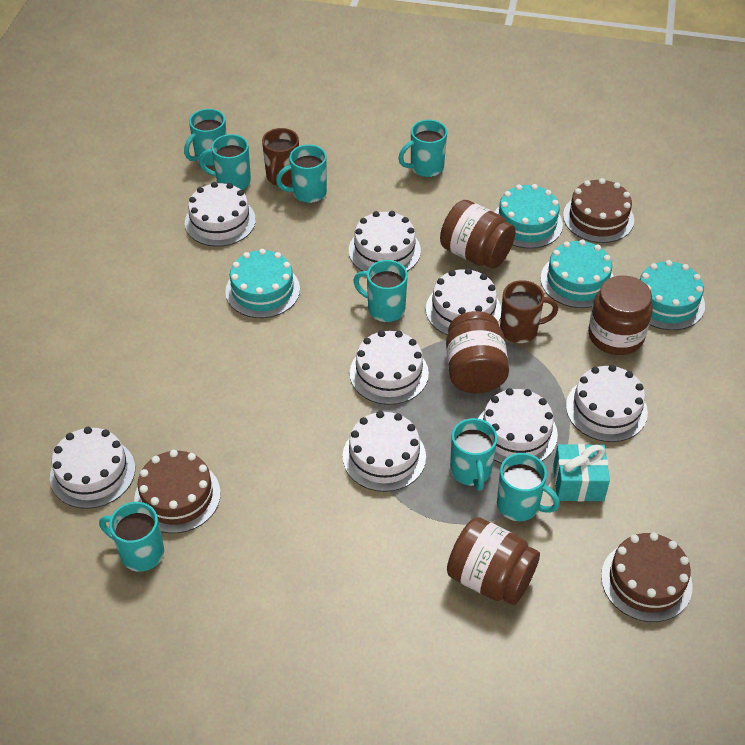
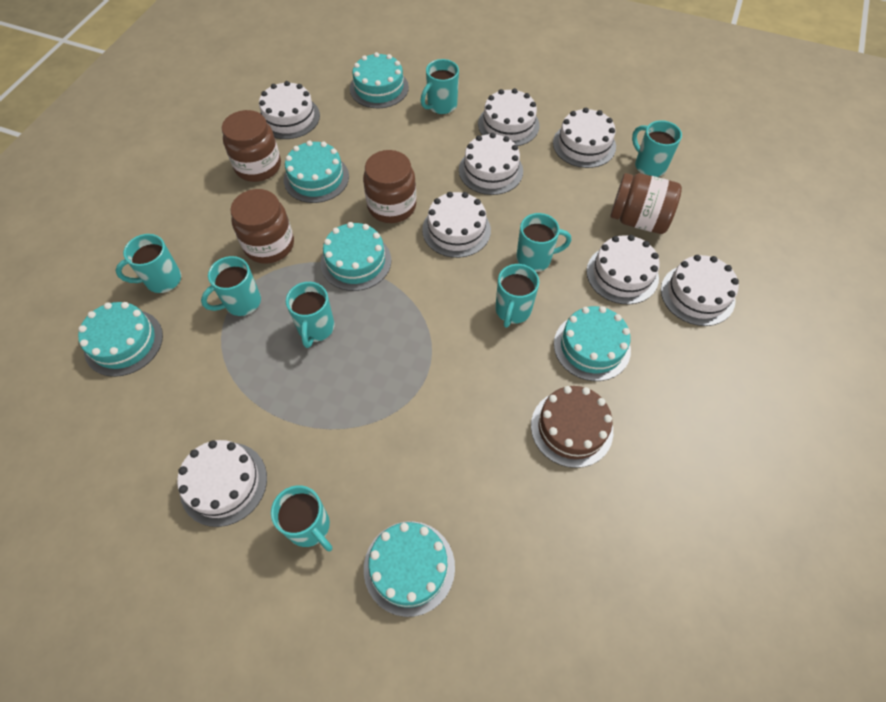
brown cake: 3 -> 1
brown mug: 2 -> 0
turquoise cake: 4 -> 6
turquoise gift: 1 -> 0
_ _ _
#### What is required
Please copy the data shown above precisely, leaving the images out.

#### Task result
brown cake: 3 -> 1
brown mug: 2 -> 0
turquoise cake: 4 -> 6
turquoise gift: 1 -> 0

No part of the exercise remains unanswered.